▶ [Material provided]:

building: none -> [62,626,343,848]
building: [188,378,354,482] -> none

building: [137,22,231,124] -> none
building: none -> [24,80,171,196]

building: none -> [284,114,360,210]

==

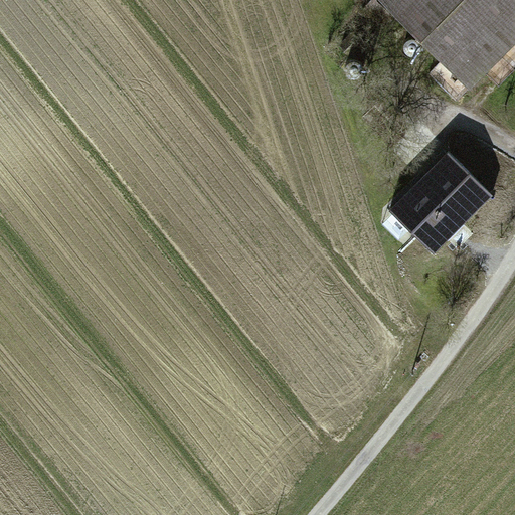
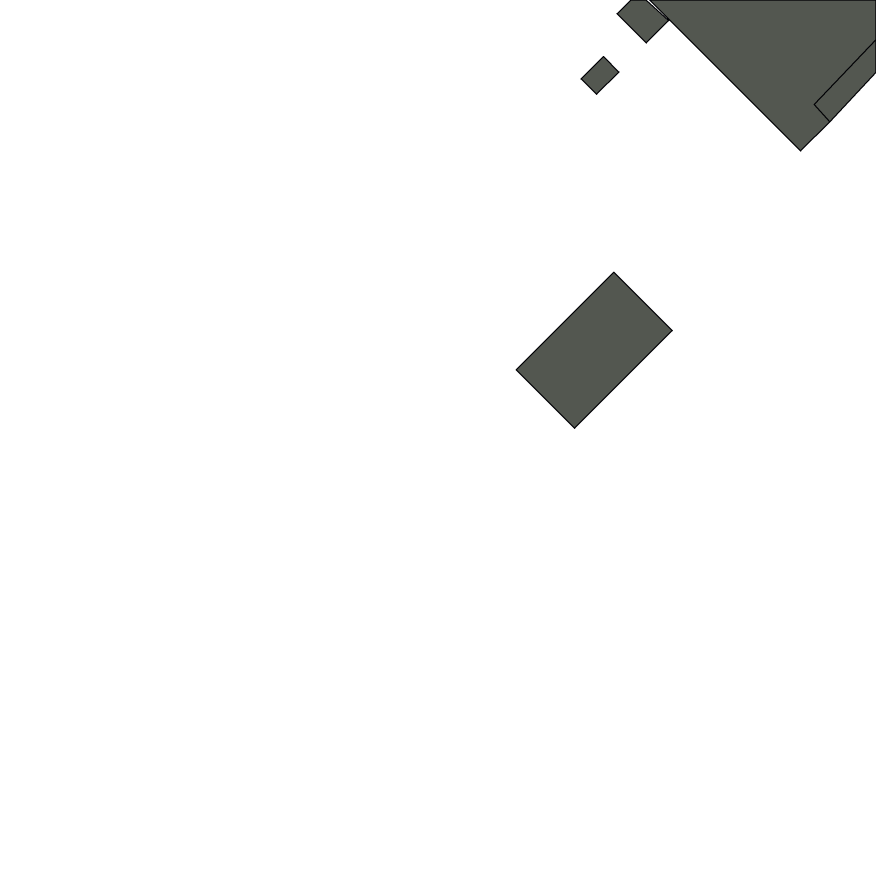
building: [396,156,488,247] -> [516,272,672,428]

▶ [What the exercise asks]: Count the lines in these records that hold the string "none". Only the number is wanted.

▶ [Answer section]: 5